:: Problem statement ::
Exclude the pictures, then restate every entry below exactly.

*** Input for this task

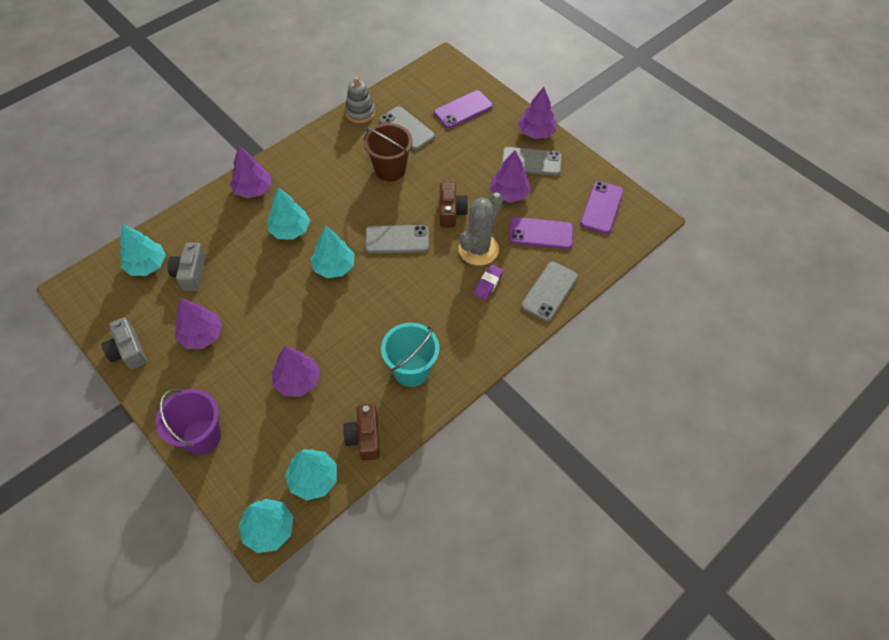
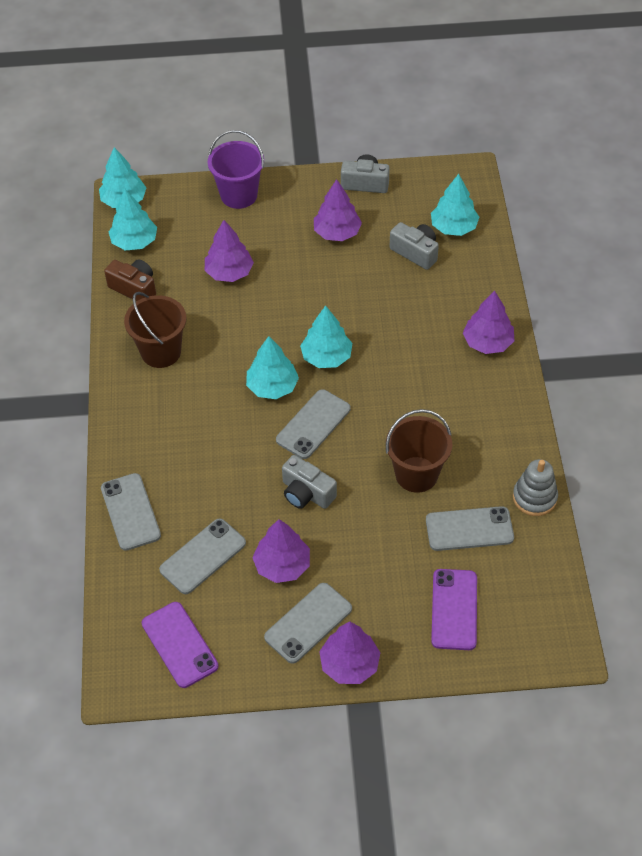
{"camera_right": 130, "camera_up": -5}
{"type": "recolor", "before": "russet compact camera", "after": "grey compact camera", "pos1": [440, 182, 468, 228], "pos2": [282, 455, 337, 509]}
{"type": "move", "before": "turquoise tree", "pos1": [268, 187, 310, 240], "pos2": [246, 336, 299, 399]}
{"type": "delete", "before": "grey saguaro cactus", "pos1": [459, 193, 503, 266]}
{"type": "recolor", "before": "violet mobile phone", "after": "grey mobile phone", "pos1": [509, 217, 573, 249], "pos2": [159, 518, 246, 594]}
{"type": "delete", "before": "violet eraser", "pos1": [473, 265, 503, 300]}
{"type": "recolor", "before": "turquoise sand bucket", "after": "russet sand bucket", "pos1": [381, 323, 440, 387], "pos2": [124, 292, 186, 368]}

******

:: Response to the task ::
{"camera_right": 130, "camera_up": -5}
{"type": "recolor", "before": "russet compact camera", "after": "grey compact camera", "pos1": [440, 182, 468, 228], "pos2": [282, 455, 337, 509]}
{"type": "move", "before": "turquoise tree", "pos1": [268, 187, 310, 240], "pos2": [246, 336, 299, 399]}
{"type": "delete", "before": "grey saguaro cactus", "pos1": [459, 193, 503, 266]}
{"type": "recolor", "before": "violet mobile phone", "after": "grey mobile phone", "pos1": [509, 217, 573, 249], "pos2": [159, 518, 246, 594]}
{"type": "delete", "before": "violet eraser", "pos1": [473, 265, 503, 300]}
{"type": "recolor", "before": "turquoise sand bucket", "after": "russet sand bucket", "pos1": [381, 323, 440, 387], "pos2": [124, 292, 186, 368]}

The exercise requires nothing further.